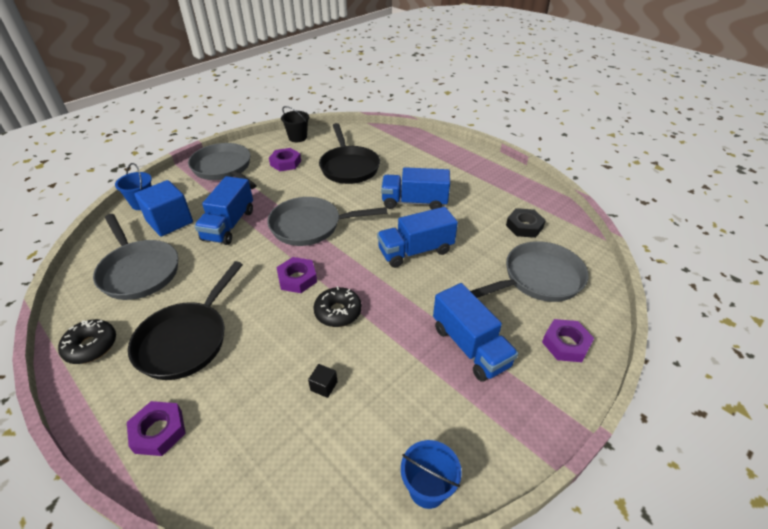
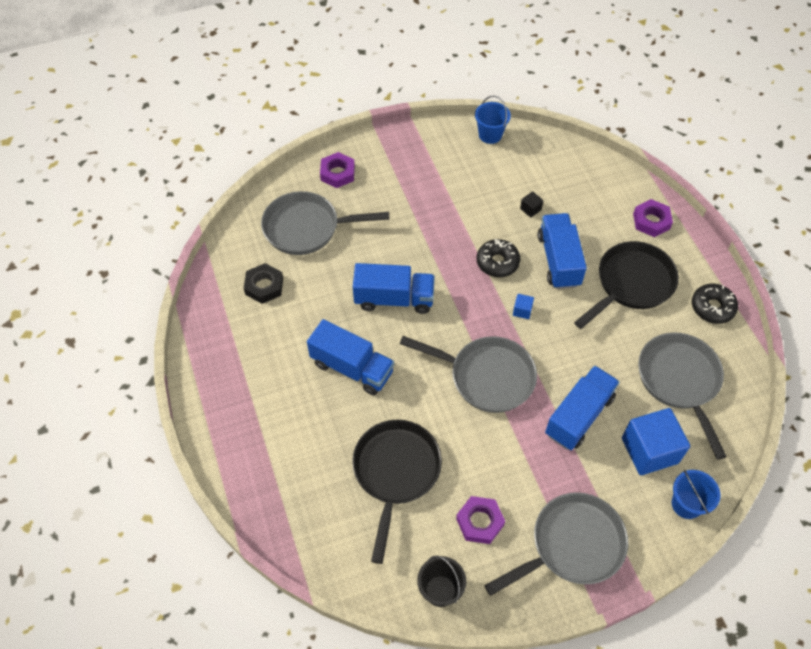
camera: 155 degrees left, 15 degrees up
grey pan [188,143,257,189] -> grey pan turned 105 degrees counterclockwise [484,492,628,596]
purple nut [276,257,317,293] -> blue cube [513,294,534,319]
blue truck [433,283,518,382] -> blue truck moved to [538,213,587,289]

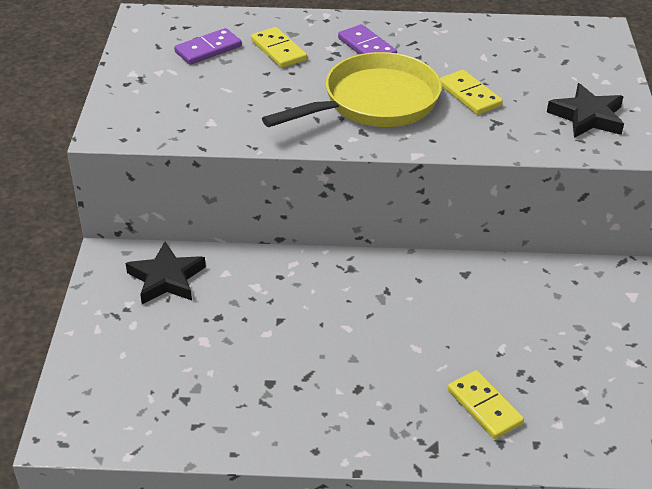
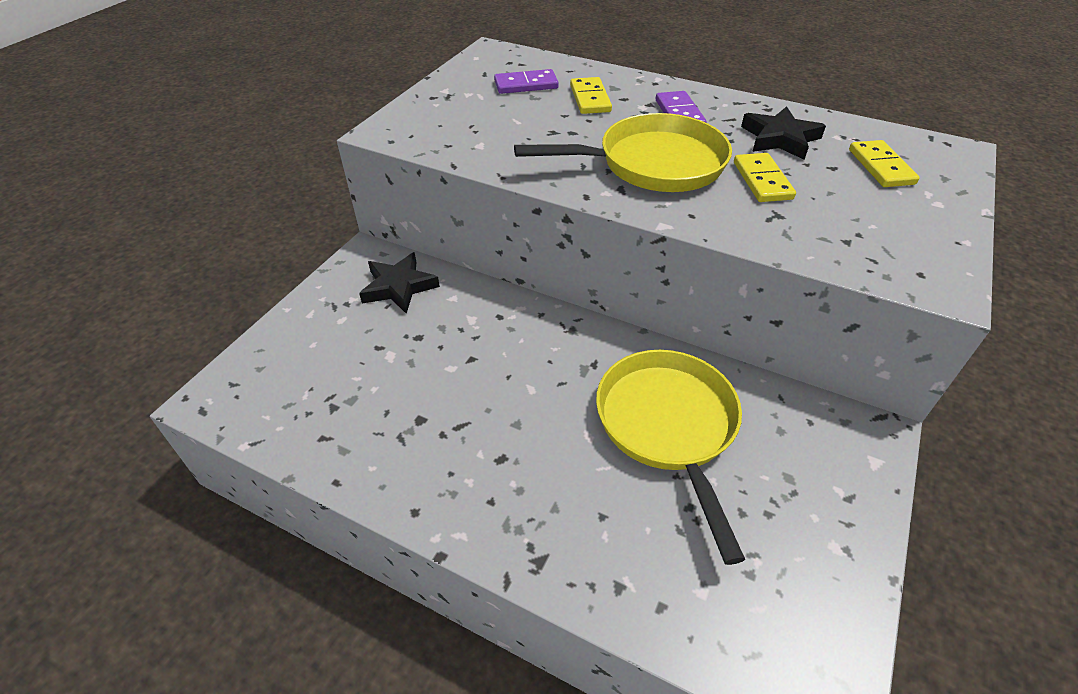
camera: 25 degrees right, 5 degrees up
yellow domino [448,370,524,439] -> yellow domino moved to [849,140,920,187]
black star [547,83,624,138] -> black star moved to [741,106,826,160]
none -> yellow pan [596,350,745,565]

Task item: The entries above should be written out in full, and any picture in them left out.

Answer to the problem:
camera: 155 degrees left, 15 degrees up
grey pan [188,143,257,189] -> grey pan turned 105 degrees counterclockwise [484,492,628,596]
purple nut [276,257,317,293] -> blue cube [513,294,534,319]
blue truck [433,283,518,382] -> blue truck moved to [538,213,587,289]

camera: 25 degrees right, 5 degrees up
yellow domino [448,370,524,439] -> yellow domino moved to [849,140,920,187]
black star [547,83,624,138] -> black star moved to [741,106,826,160]
none -> yellow pan [596,350,745,565]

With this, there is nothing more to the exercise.